[Image sets with object changes]
★ ★ ★

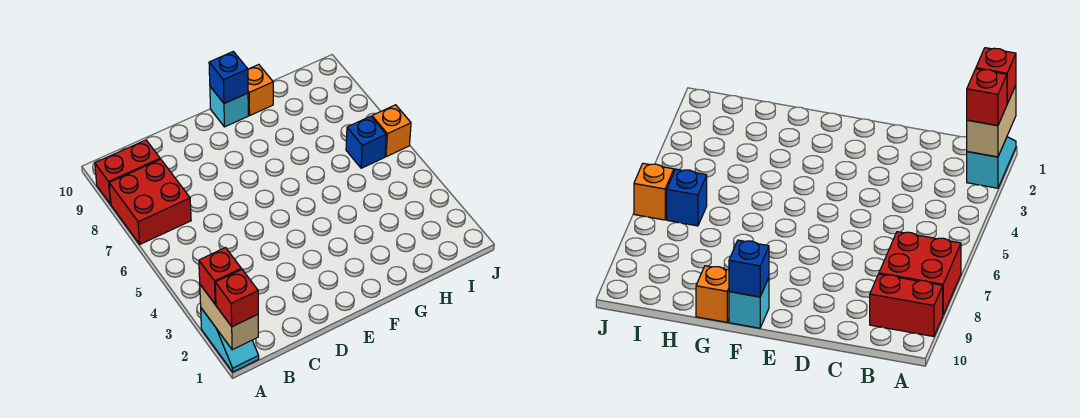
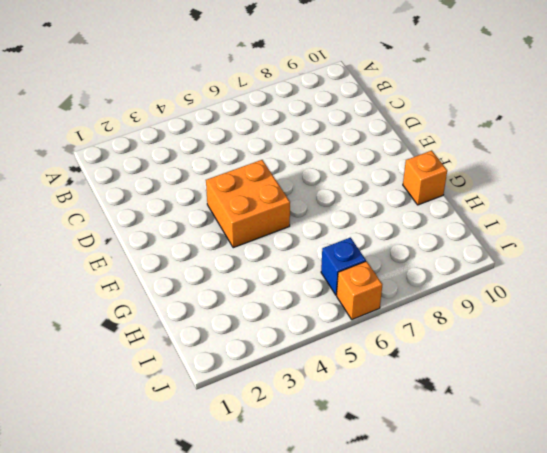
orange brick E4:F5 level 1 -> none
none -> cyan slope A1:A2 level 1 top 2
none -> red brick A7:B8 level 1

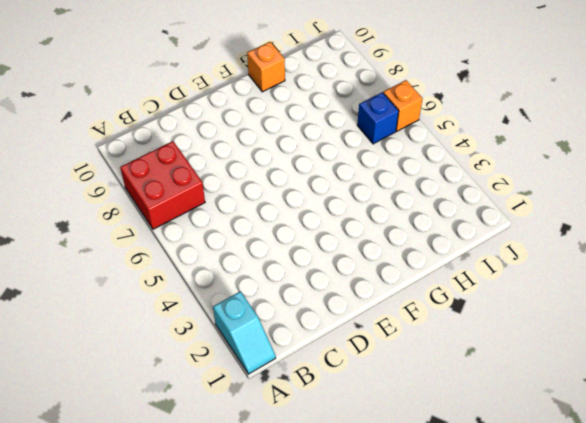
none -> red brick A9:B9 level 1
none -> cyan brick F10 level 1

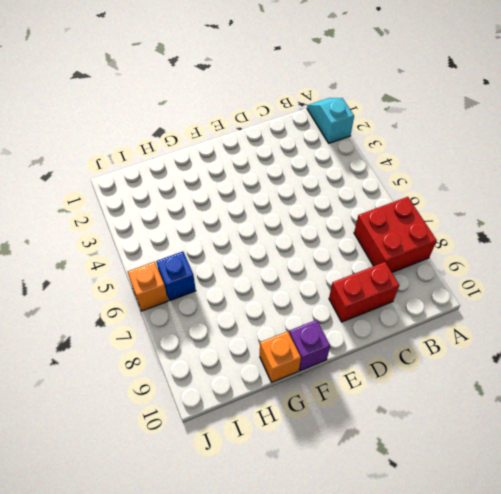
red brick C9:D9 level 1 -> red brick A9:B9 level 1
purple brick F10 level 1 -> cyan brick F10 level 1
none -> tan brick A1:A2 level 2
none -> blue brick F10 level 2

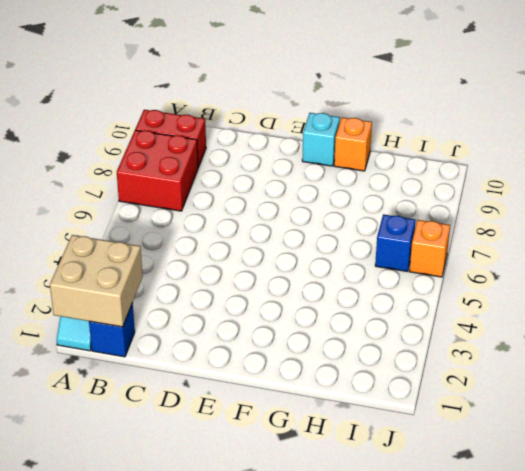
tan brick A1:B2 level 2 -> tan brick A1:A2 level 2
blue brick B1 level 1 -> blue brick F10 level 2
none -> red brick A1 level 3
none -> red brick A2 level 3

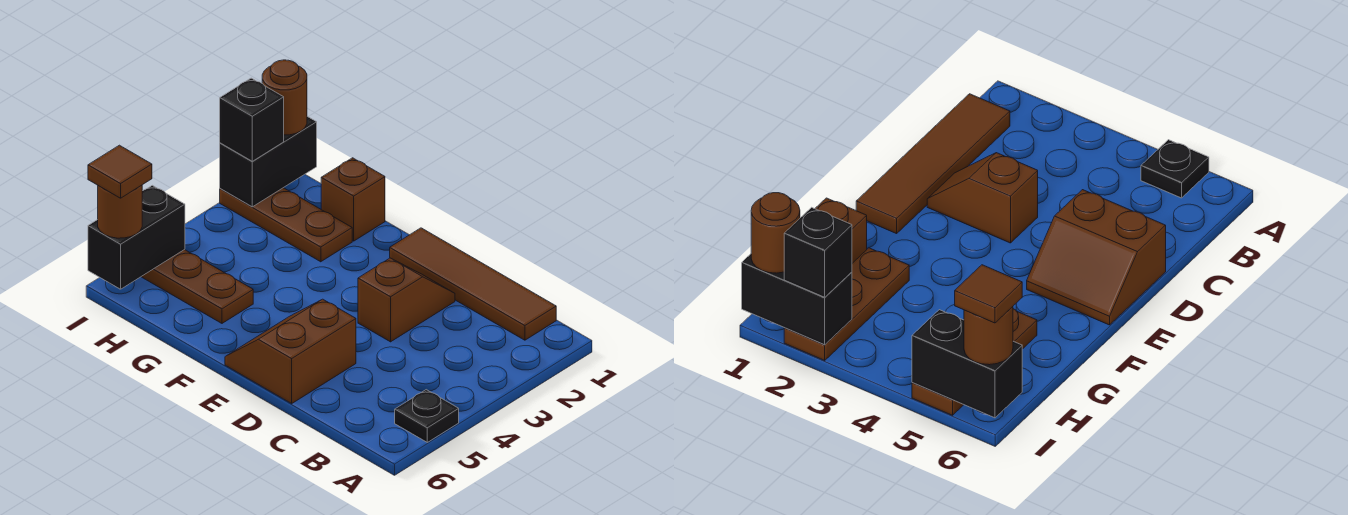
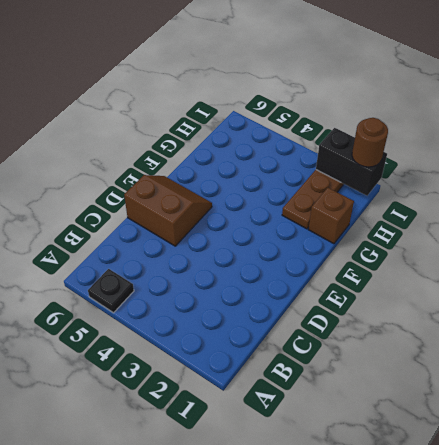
none -> brown tile B1:E1 level 1
none -> brown slope D2:D3 level 1 top 3
none -> brown plate G5:I5 level 1

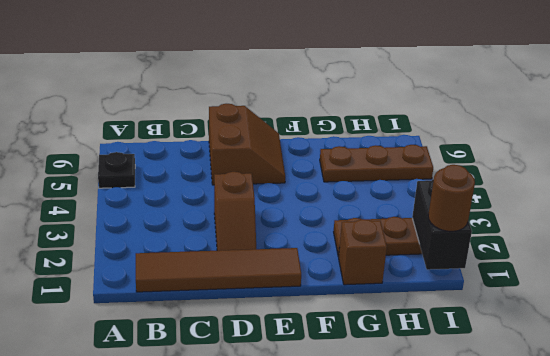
none -> black brick I5:I6 level 2
none -> black brick I2 level 3
none -> brown round brick I6 level 3

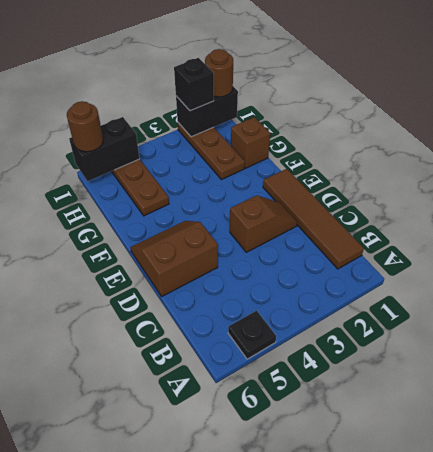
none -> brown tile I6 level 4

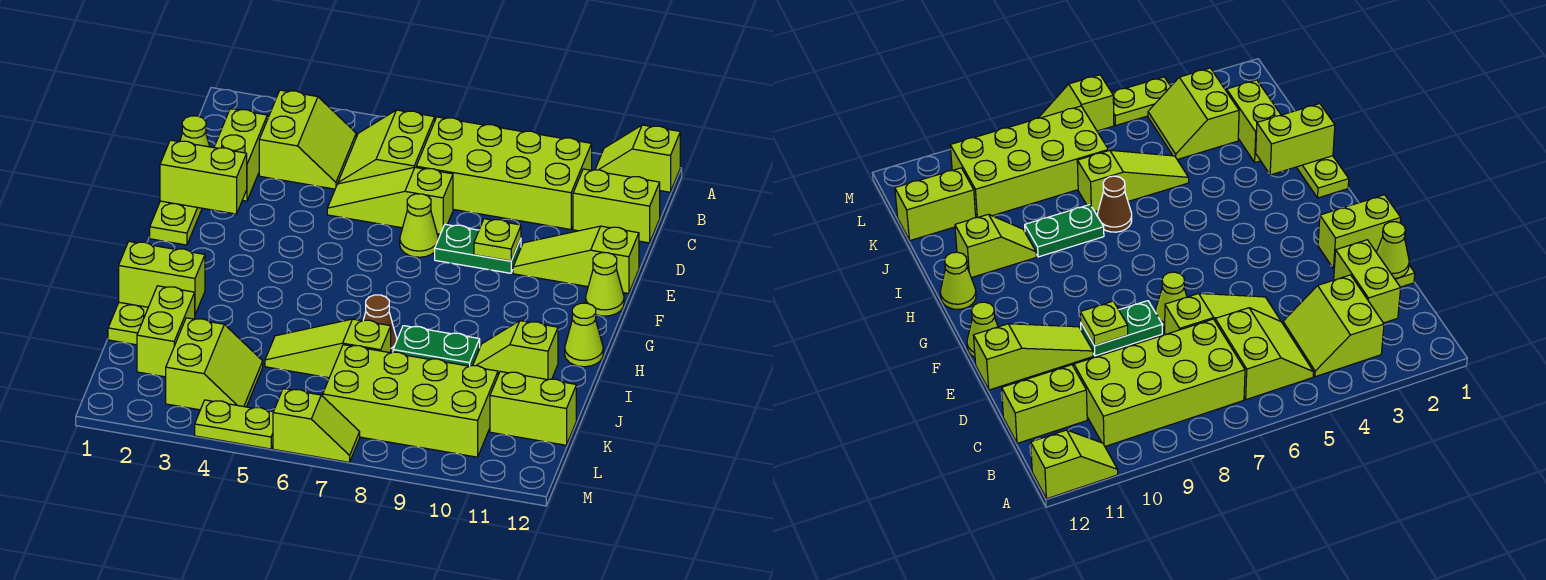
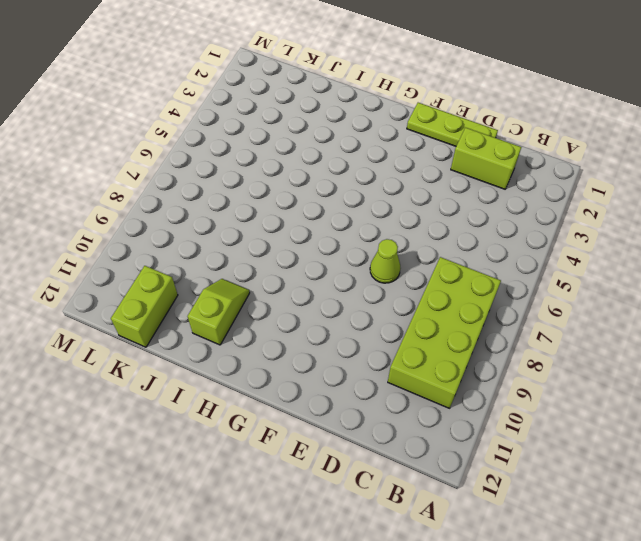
none -> lime slope A11:A12 level 1 top 12
none -> lime slope B3:C4 level 1 top 3
none -> lime slope B5:C6 level 1 top 6

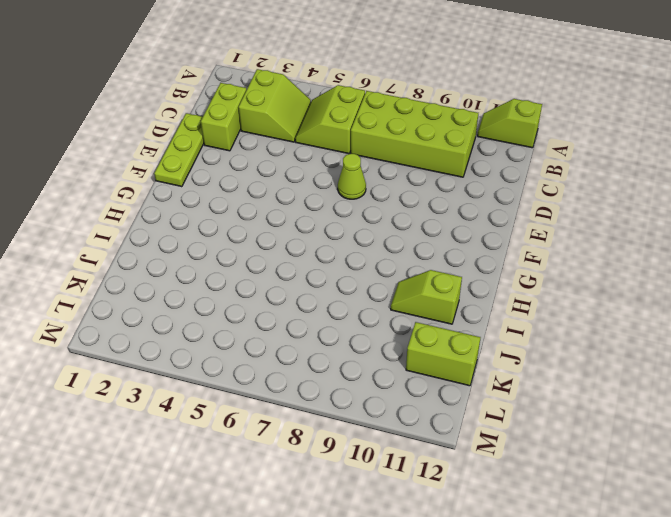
none -> lime brick C11:C12 level 1
none -> lime slope D5:D7 level 1 top 7
none -> green plate E8:E9 level 1

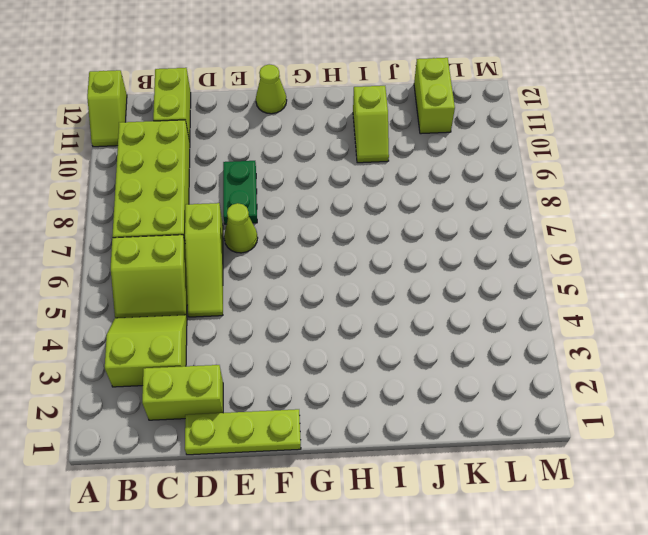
none -> lime slope E10:E12 level 1 top 12
none -> lime plate H1:J1 level 1
none -> lime cone H12 level 1

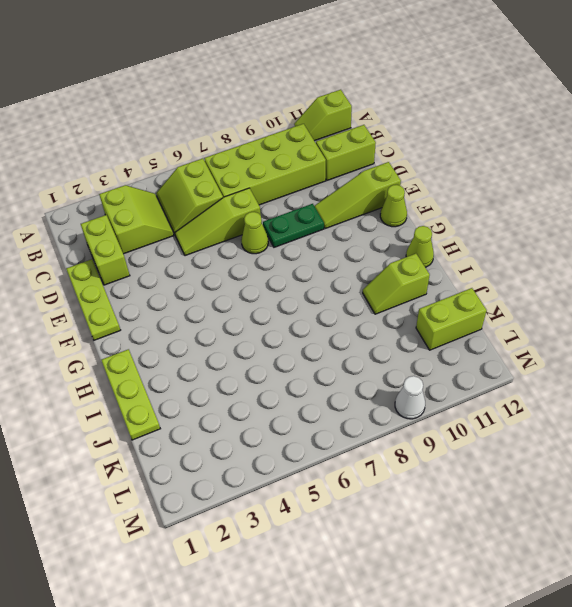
white cone M9 level 1 -> none
none -> brown cone I7 level 1
none -> green plate I8:I9 level 1
none -> lime brick J2:K2 level 1

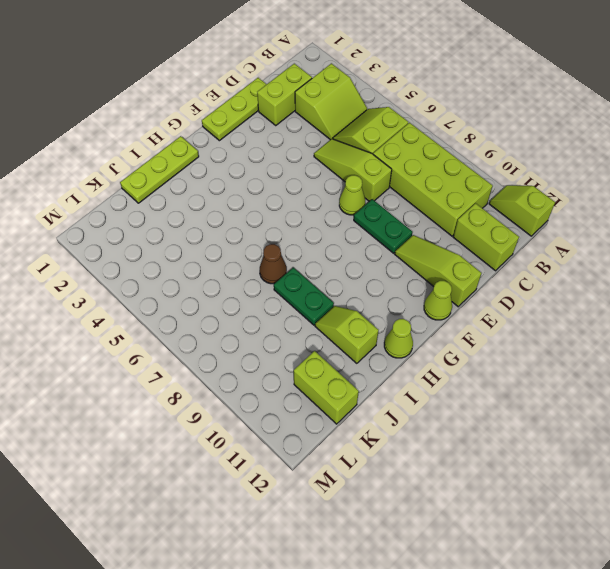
none -> lime brick J2:K2 level 1
none -> lime slope J5:J7 level 1 top 7
none -> lime slope K3:L4 level 1 top 3

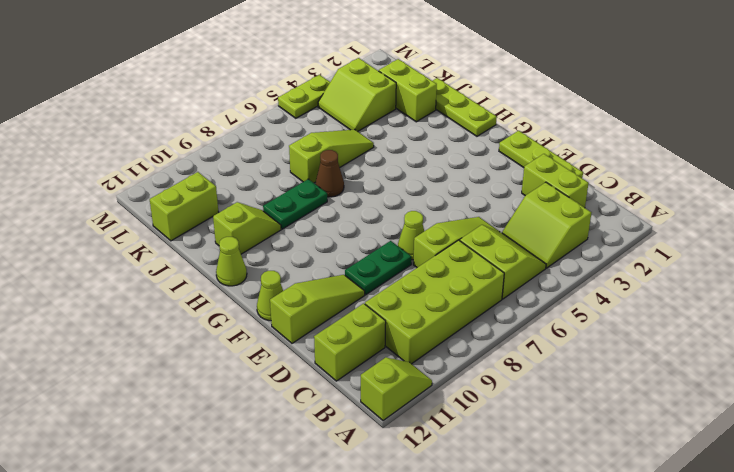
none -> lime brick K7:L10 level 1
none -> lime slope M6:M7 level 1 top 6
none -> lime cone D1 level 2

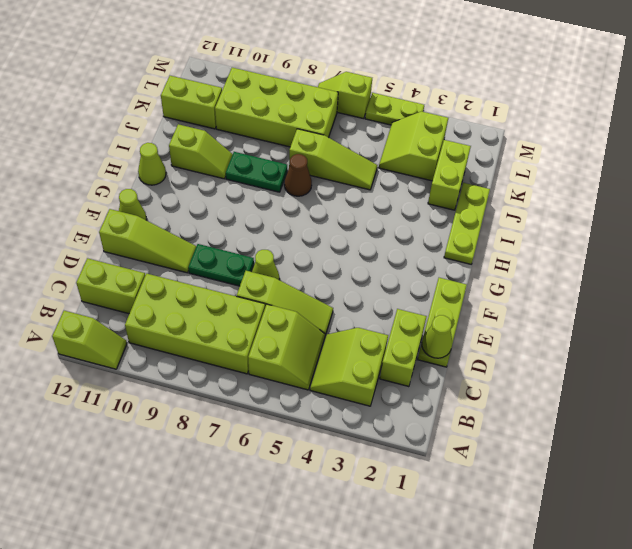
none -> lime brick E1:E2 level 2
none -> lime plate E9 level 2
none -> lime brick I1:I2 level 2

★ ★ ★

• **THE TASK**
Once you have read the entries above, state how many of their lines include "black", giving the number alone.

• **SOLUTION FOR THIS PROBLEM**
2